Problem description: Quote all of the data that follows exactly as written, skipping the images.

BEGIN

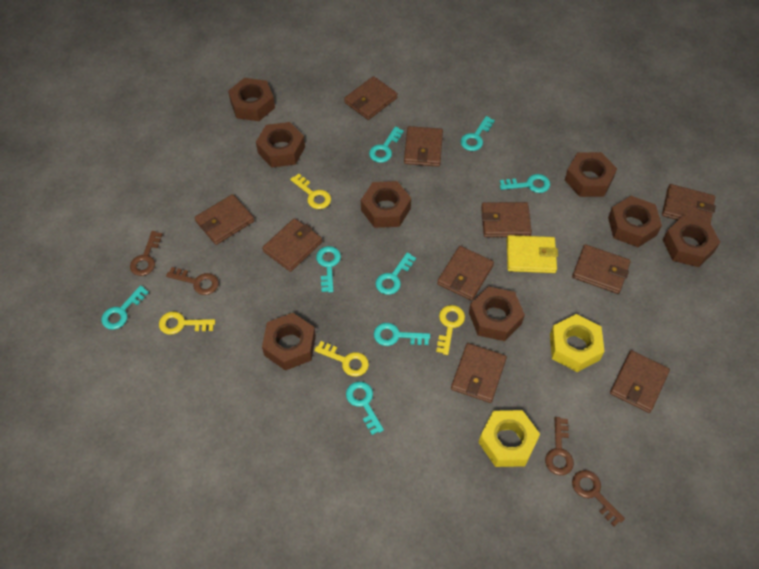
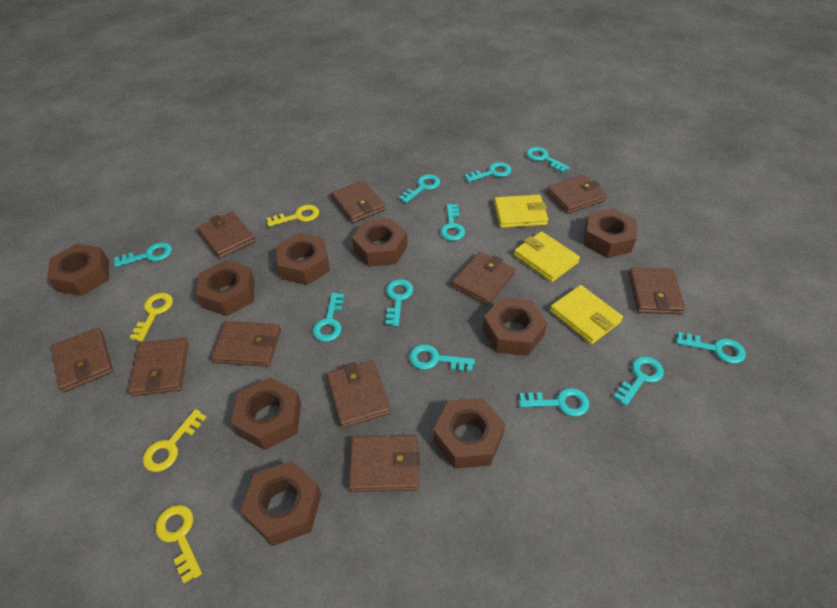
brown key: 4 -> 0
brown nut: 8 -> 9
turquoise key: 8 -> 11
yellow nut: 2 -> 0
yellow wallet: 1 -> 3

END

Completed exercise:
brown key: 4 -> 0
brown nut: 8 -> 9
turquoise key: 8 -> 11
yellow nut: 2 -> 0
yellow wallet: 1 -> 3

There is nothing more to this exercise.